▶ **ASSIGNED TASK**
Return all of the data below verbatim and exclude every picture.

------ EXCERPTED RECORDS

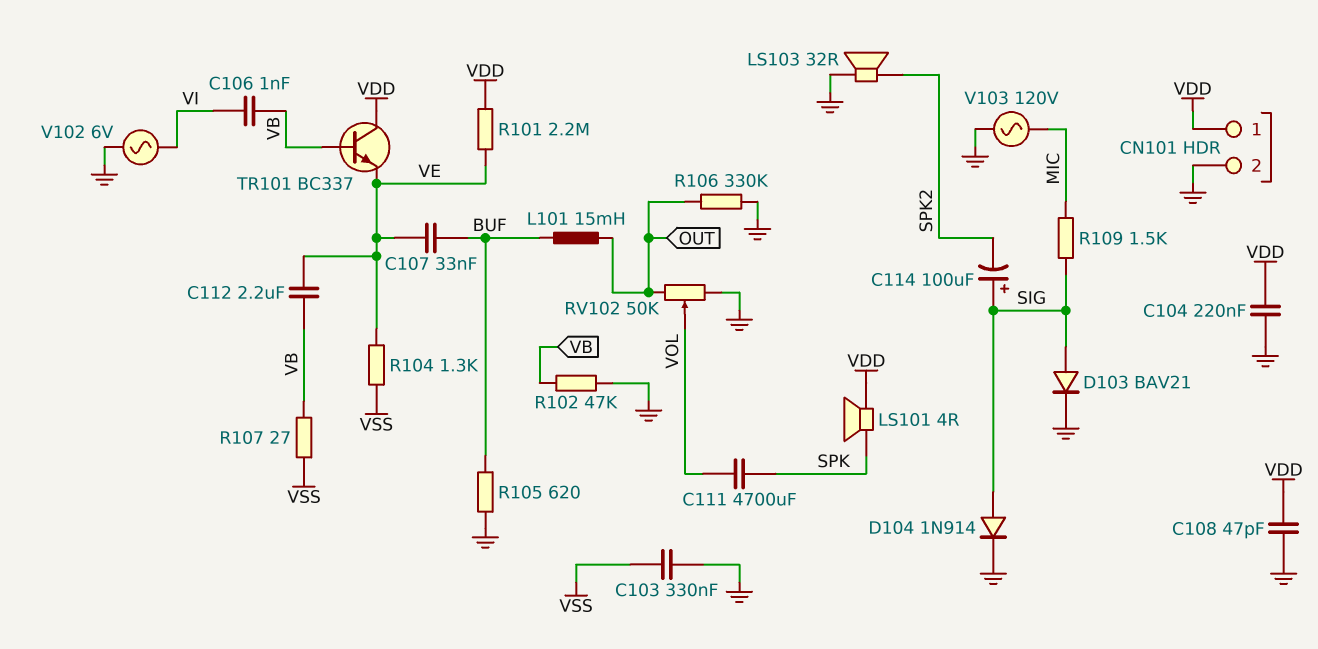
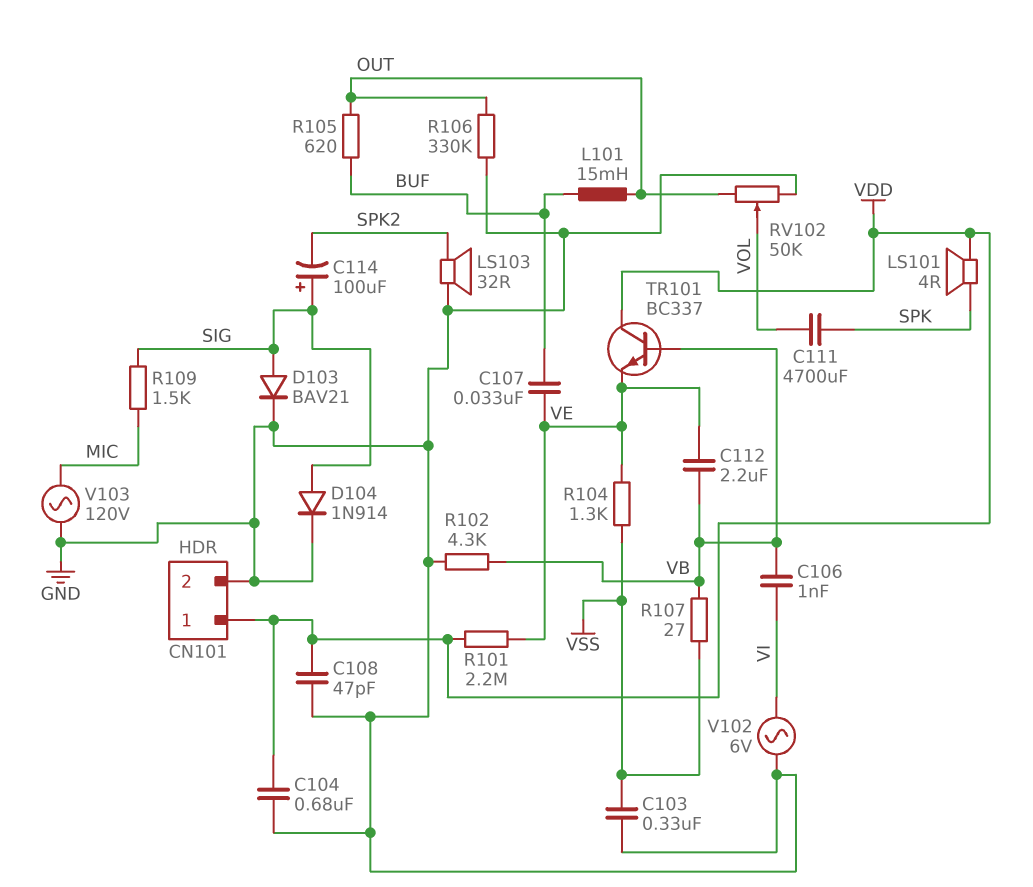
C104: 220nF (GND, VDD) -> 680nF (GND, VDD)
R102: 47k (GND, VB) -> 4.3k (GND, VB)
R105: 620 (BUF, GND) -> 620 (BUF, OUT)

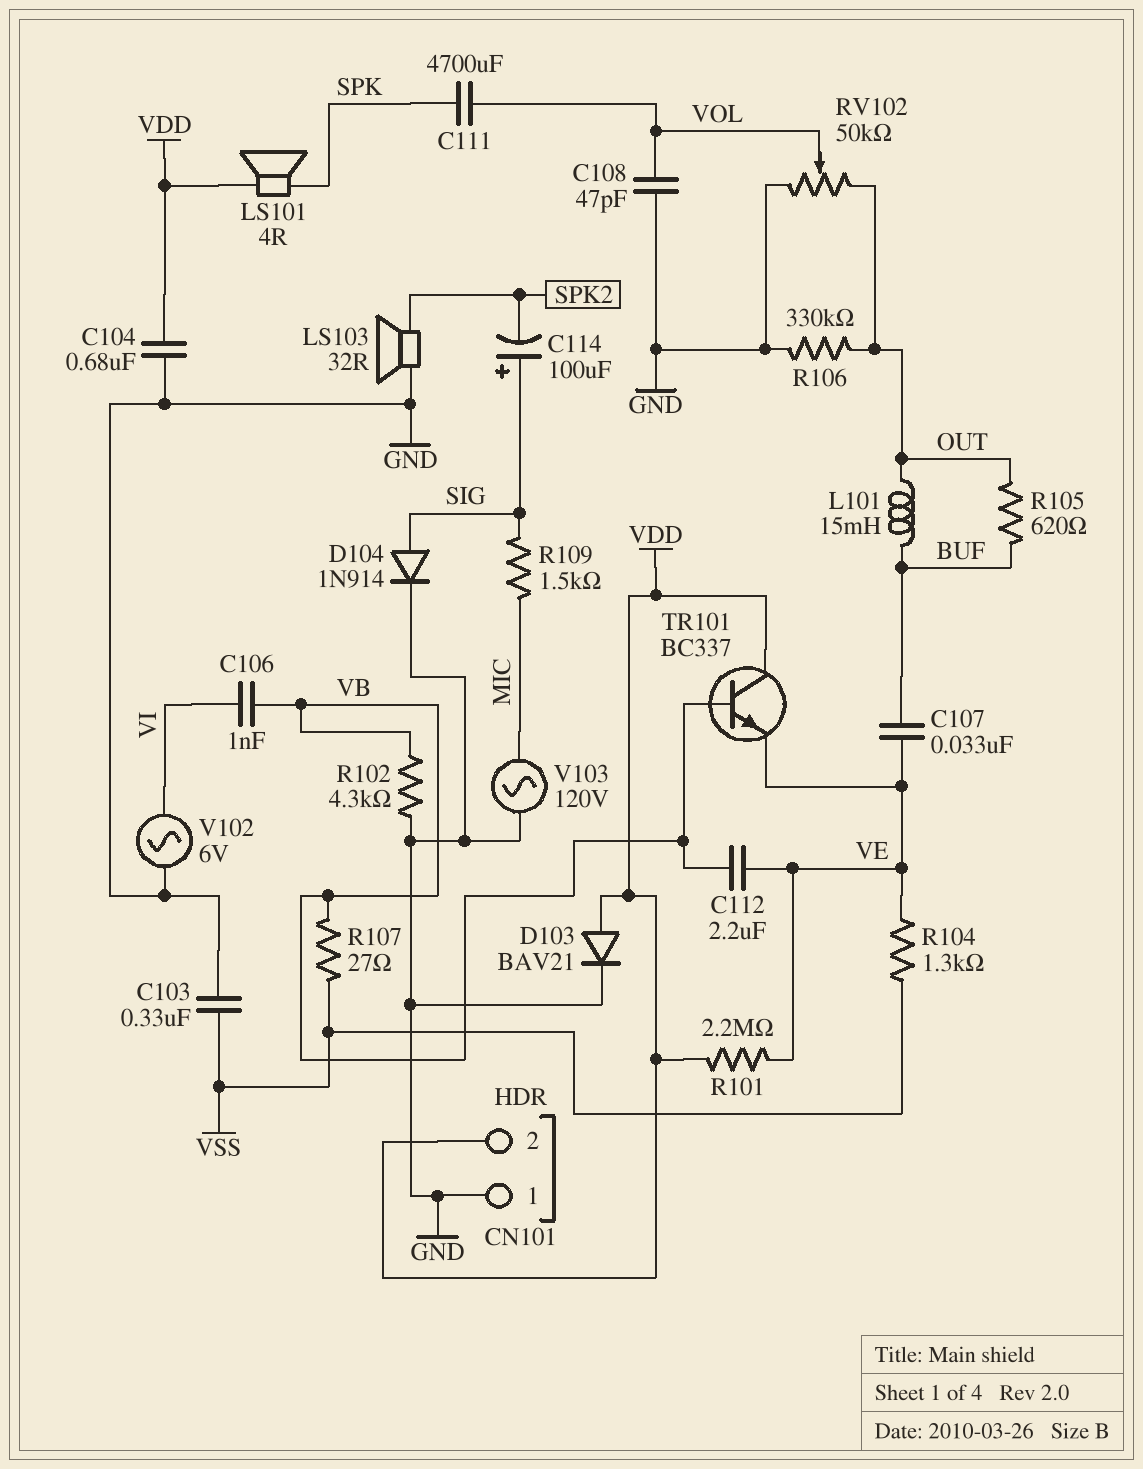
C108: 47pF (GND, VDD) -> 47pF (GND, VOL)
CN101 pin 1: VDD -> GND
CN101 pin 2: GND -> VDD
D103: diode BAV21 (A SIG, K GND) -> diode BAV21 (A VDD, K GND)

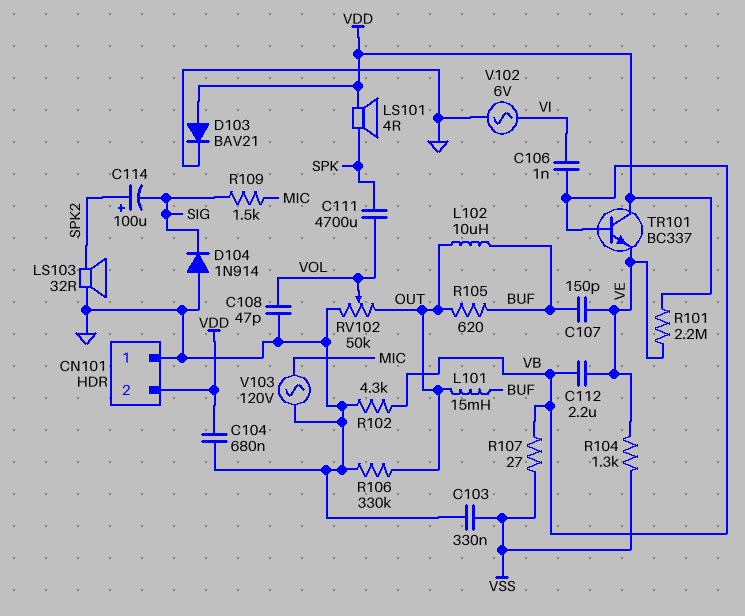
C107: 33nF (BUF, VE) -> 150pF (BUF, VE)
C114: 100uF (plus SIG, minus SPK2) -> 100uF (plus SPK2, minus SIG)
D104: diode 1N914 (A SIG, K GND) -> diode 1N914 (A GND, K SIG)
L102: none -> 10uH (BUF, OUT)

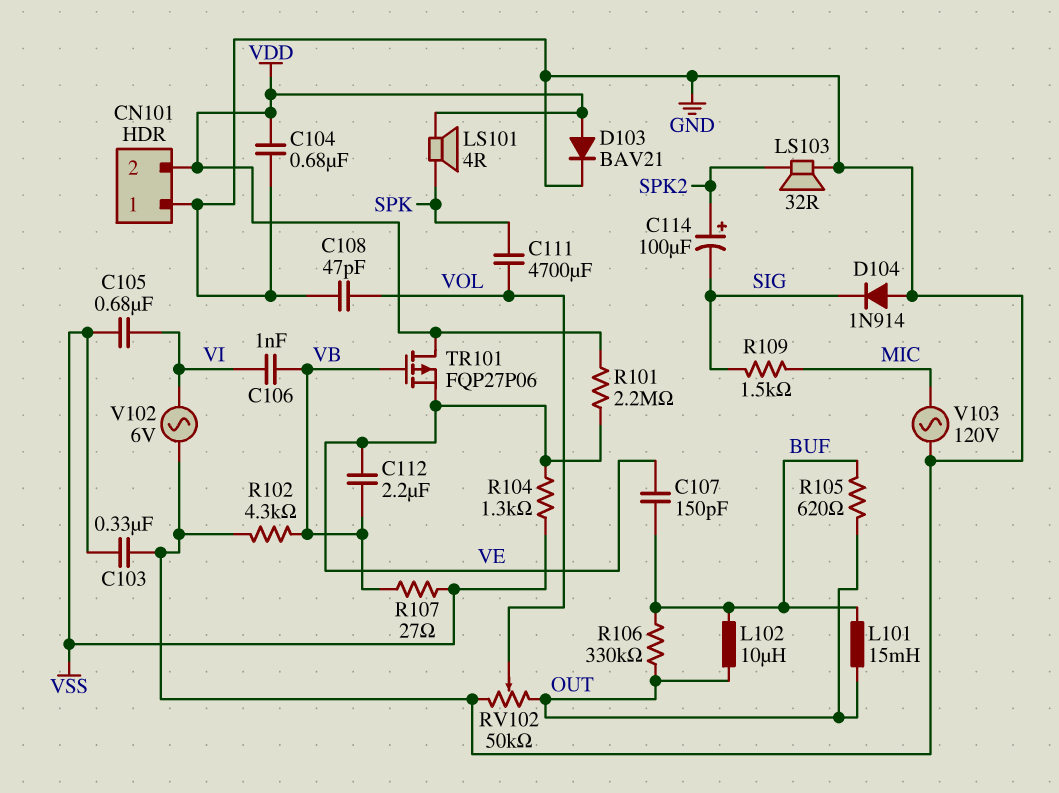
C105: none -> 680nF (VI, VSS)
R106: 330k (GND, OUT) -> 330k (BUF, OUT)
TR101: NPN BC337 (B VB, C VDD, E VE) -> PMOS FQP27P06 (G VB, D VDD, S VE)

------------

▶ **RESULT OF THIS TASK**
C104: 220nF (GND, VDD) -> 680nF (GND, VDD)
R102: 47k (GND, VB) -> 4.3k (GND, VB)
R105: 620 (BUF, GND) -> 620 (BUF, OUT)

C108: 47pF (GND, VDD) -> 47pF (GND, VOL)
CN101 pin 1: VDD -> GND
CN101 pin 2: GND -> VDD
D103: diode BAV21 (A SIG, K GND) -> diode BAV21 (A VDD, K GND)

C107: 33nF (BUF, VE) -> 150pF (BUF, VE)
C114: 100uF (plus SIG, minus SPK2) -> 100uF (plus SPK2, minus SIG)
D104: diode 1N914 (A SIG, K GND) -> diode 1N914 (A GND, K SIG)
L102: none -> 10uH (BUF, OUT)

C105: none -> 680nF (VI, VSS)
R106: 330k (GND, OUT) -> 330k (BUF, OUT)
TR101: NPN BC337 (B VB, C VDD, E VE) -> PMOS FQP27P06 (G VB, D VDD, S VE)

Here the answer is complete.